* **Data excerpts**
::::::::::

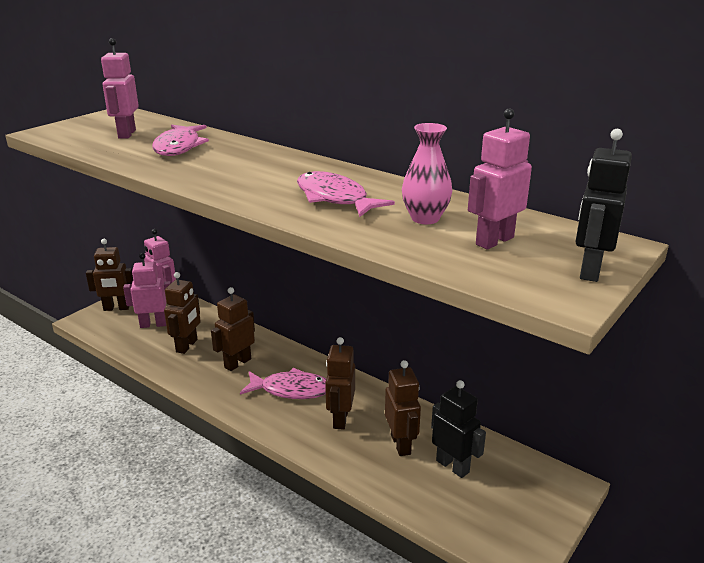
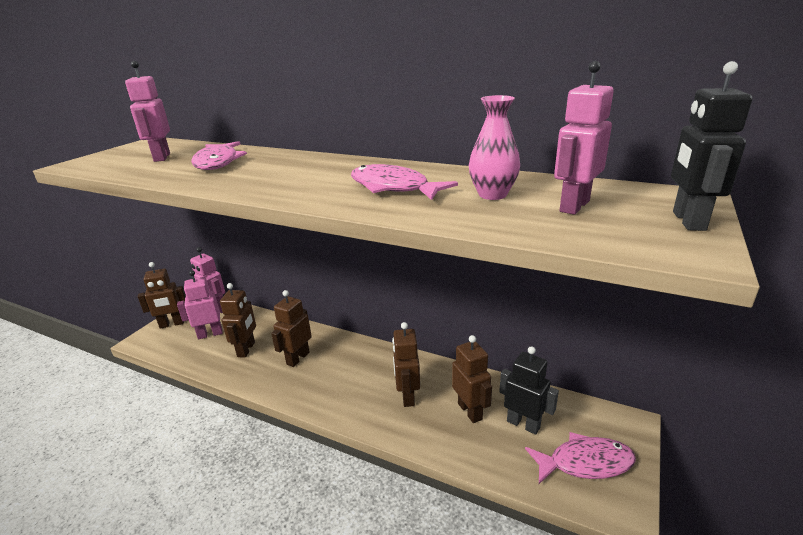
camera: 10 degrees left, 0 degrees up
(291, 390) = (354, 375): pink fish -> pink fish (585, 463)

::::::::::

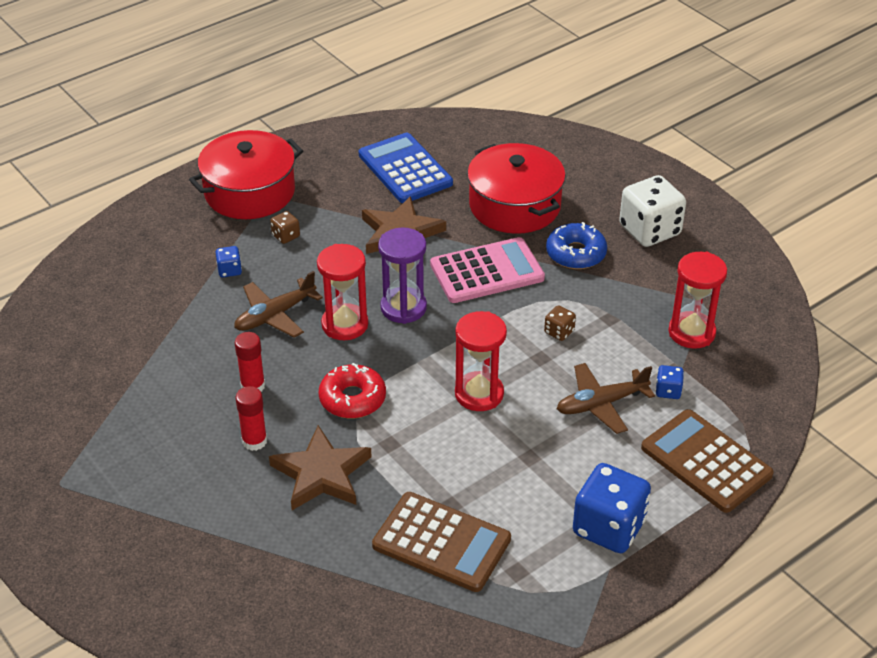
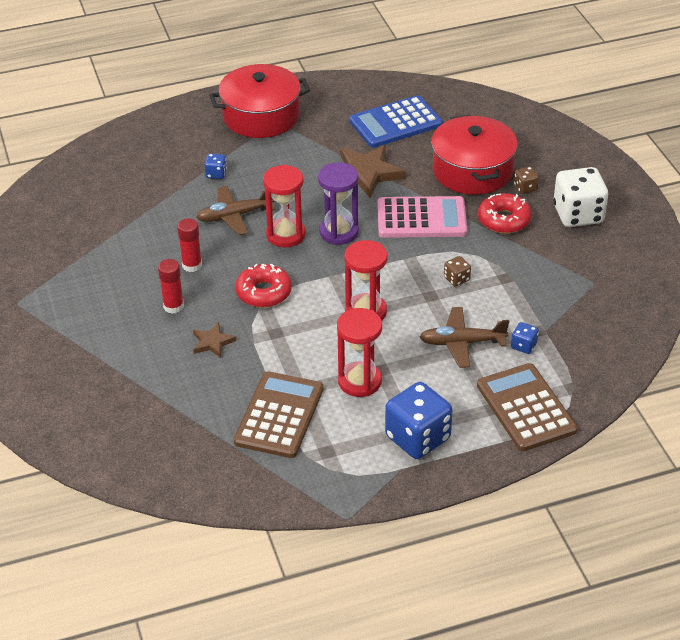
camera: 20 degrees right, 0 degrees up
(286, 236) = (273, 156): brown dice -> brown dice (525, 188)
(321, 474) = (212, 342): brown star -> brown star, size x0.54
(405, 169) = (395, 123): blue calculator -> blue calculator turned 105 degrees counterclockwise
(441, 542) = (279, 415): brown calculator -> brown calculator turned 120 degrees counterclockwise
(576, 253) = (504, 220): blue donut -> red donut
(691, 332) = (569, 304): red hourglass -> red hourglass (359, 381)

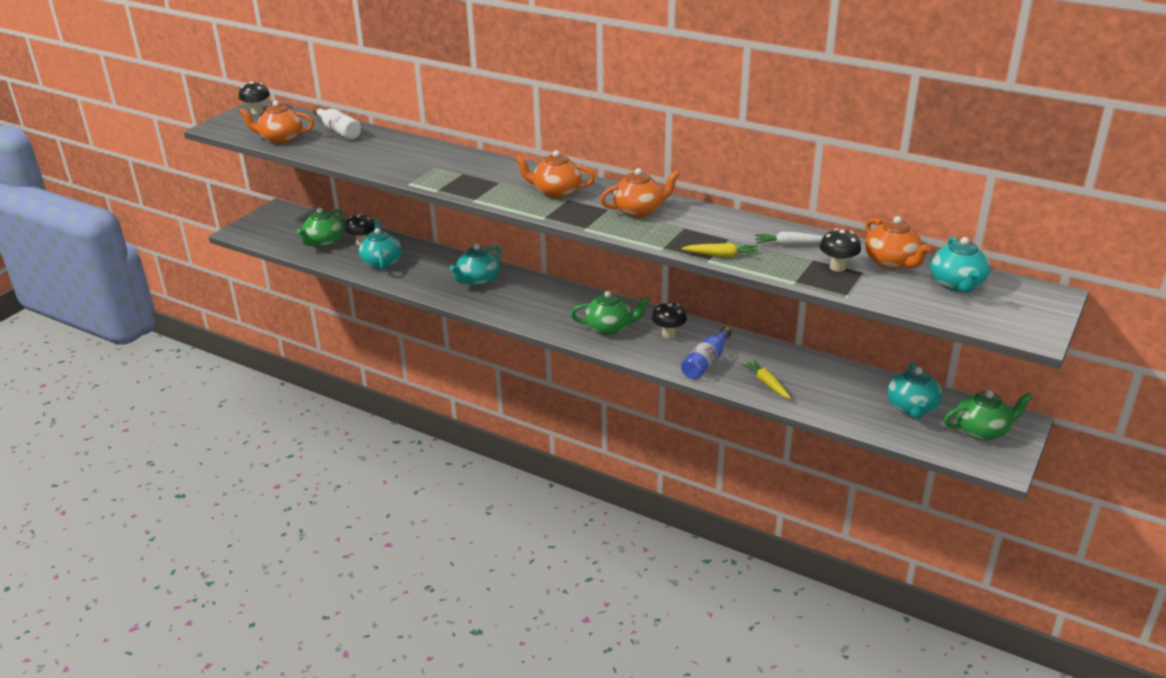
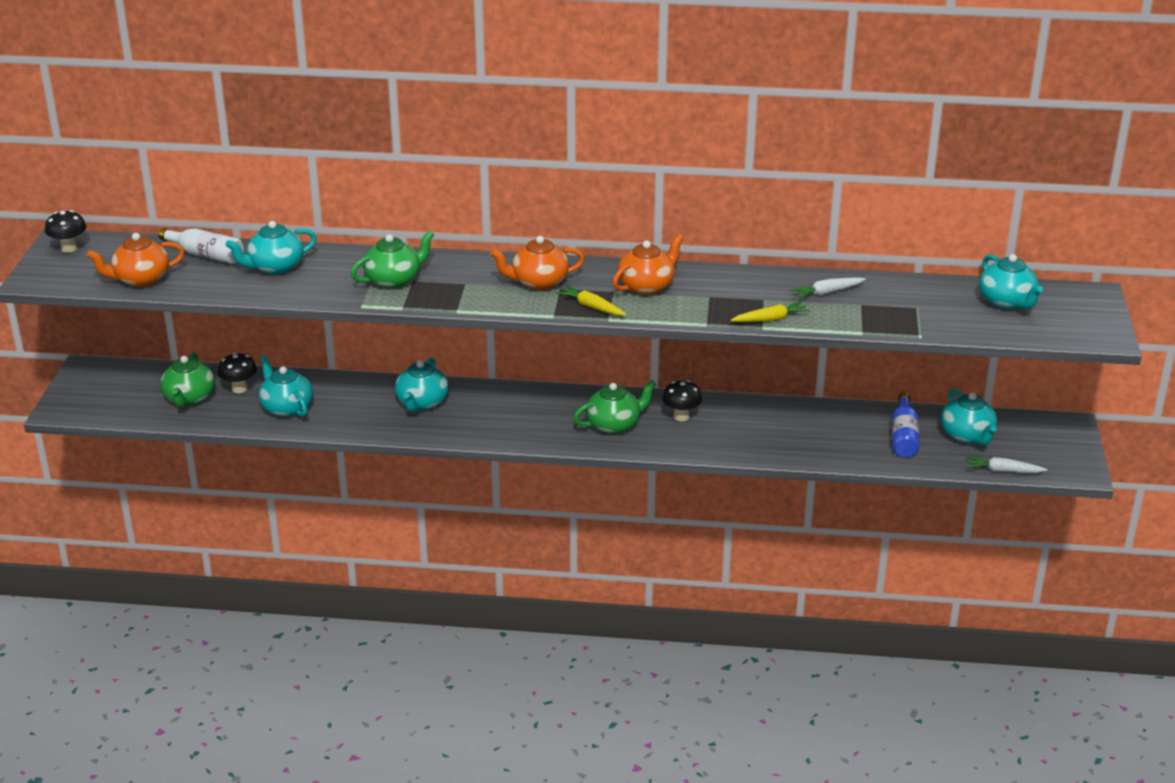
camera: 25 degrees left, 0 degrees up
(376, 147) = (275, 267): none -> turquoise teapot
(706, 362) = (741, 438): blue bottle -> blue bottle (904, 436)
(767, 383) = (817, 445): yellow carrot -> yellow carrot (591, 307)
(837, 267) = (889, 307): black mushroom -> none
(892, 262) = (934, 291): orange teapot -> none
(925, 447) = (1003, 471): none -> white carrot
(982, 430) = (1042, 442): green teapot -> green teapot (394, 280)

::::::::::

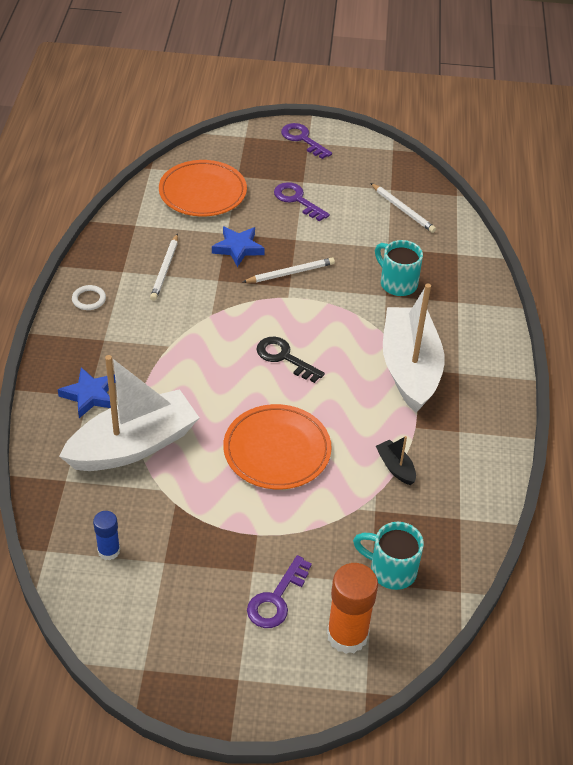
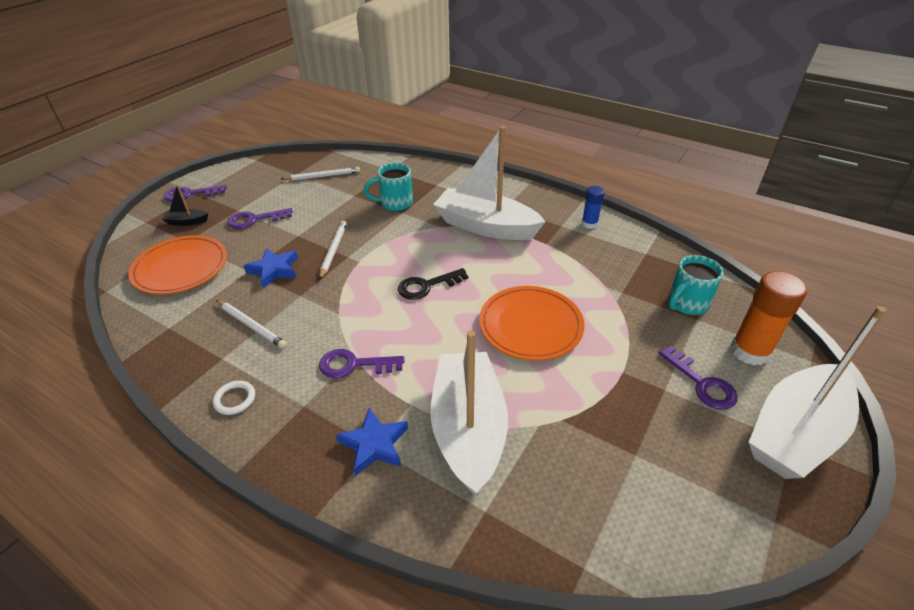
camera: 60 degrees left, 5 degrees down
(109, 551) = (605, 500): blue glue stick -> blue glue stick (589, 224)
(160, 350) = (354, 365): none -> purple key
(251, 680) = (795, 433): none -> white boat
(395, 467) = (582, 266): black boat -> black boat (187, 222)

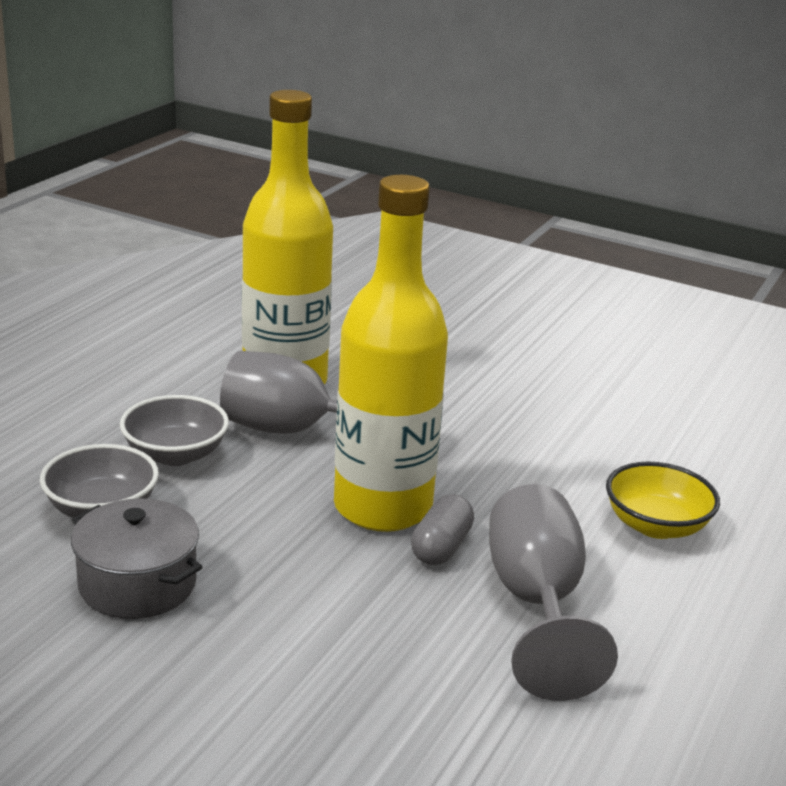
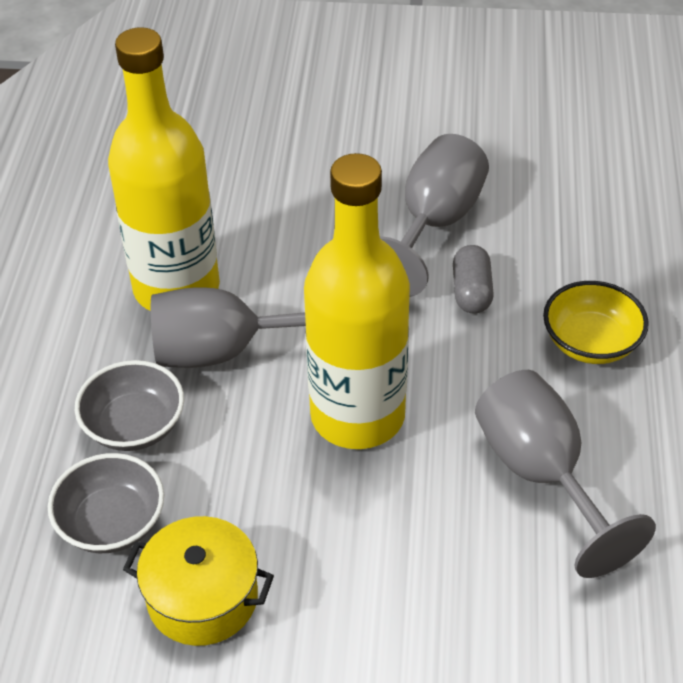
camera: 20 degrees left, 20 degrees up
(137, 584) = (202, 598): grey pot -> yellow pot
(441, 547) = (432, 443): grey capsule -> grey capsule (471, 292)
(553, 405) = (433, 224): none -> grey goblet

::::::::::

Copy each line of the listing that contains the string "counterclockwise".

(405, 169) = (395, 123): blue calculator -> blue calculator turned 105 degrees counterclockwise
(441, 542) = (279, 415): brown calculator -> brown calculator turned 120 degrees counterclockwise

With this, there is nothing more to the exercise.